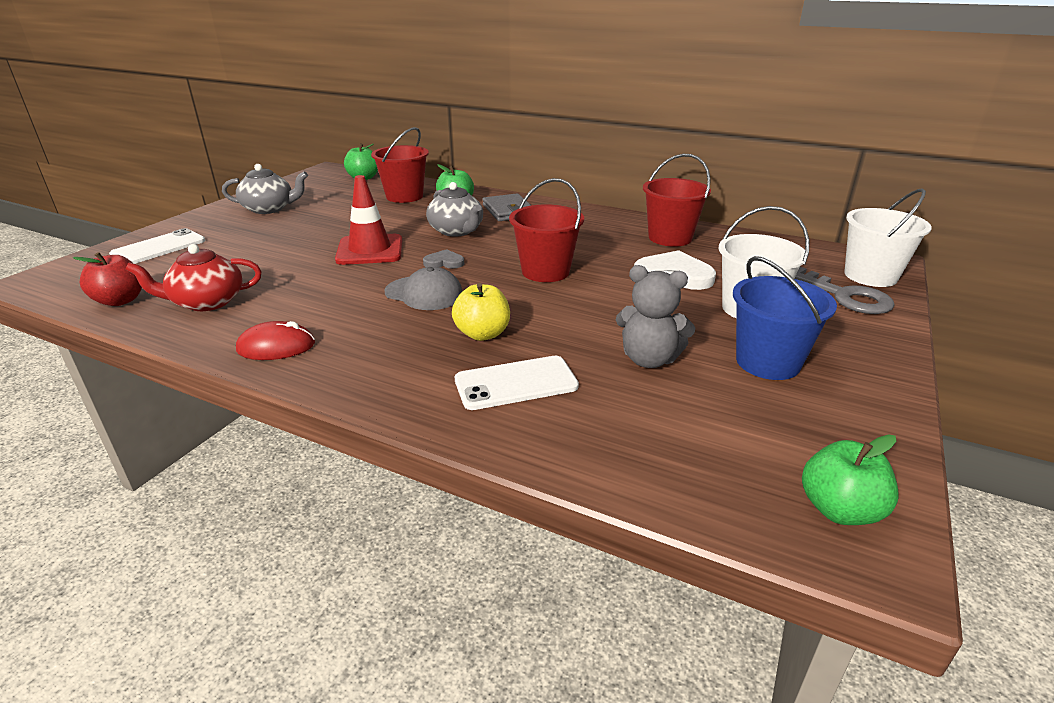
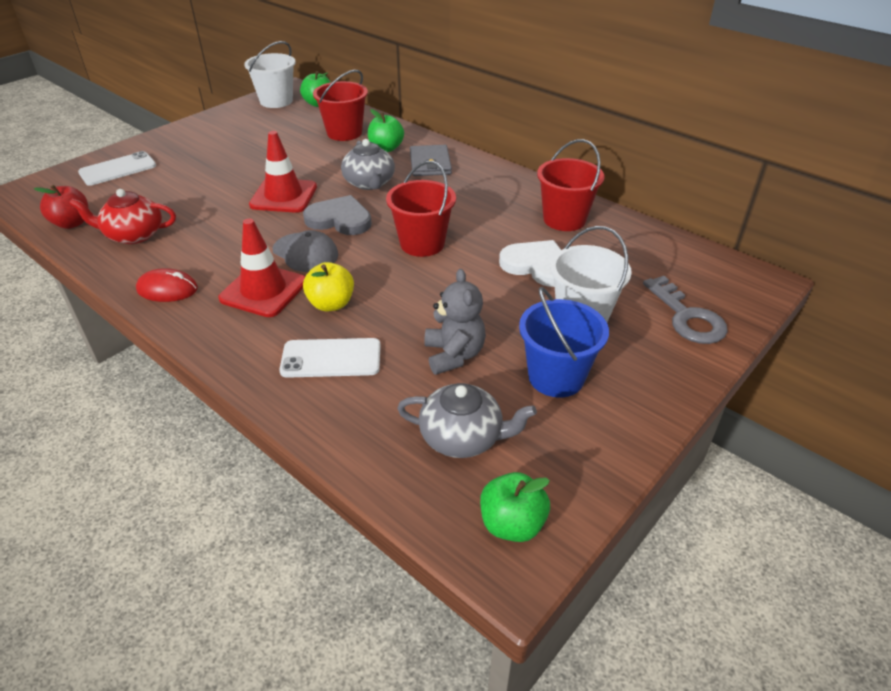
camera: 15 degrees right, 10 degrees up
(269, 209) = (221, 134): grey teapot -> grey teapot (462, 437)
(396, 332) = (263, 290): none -> red traffic cone
(444, 262) = (339, 219): grey heart -> grey heart, size x1.86
(649, 359) = (454, 355): grey teddy bear -> grey teddy bear turned 135 degrees counterclockwise
(870, 276) = (733, 297): white bucket -> white bucket (276, 101)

==*==

WHAT THIS TASK INVOLVES
Show me every line of the entries above that holds "grey".

RESULT OF THIS EXERCISE
(269, 209) = (221, 134): grey teapot -> grey teapot (462, 437)
(444, 262) = (339, 219): grey heart -> grey heart, size x1.86
(649, 359) = (454, 355): grey teddy bear -> grey teddy bear turned 135 degrees counterclockwise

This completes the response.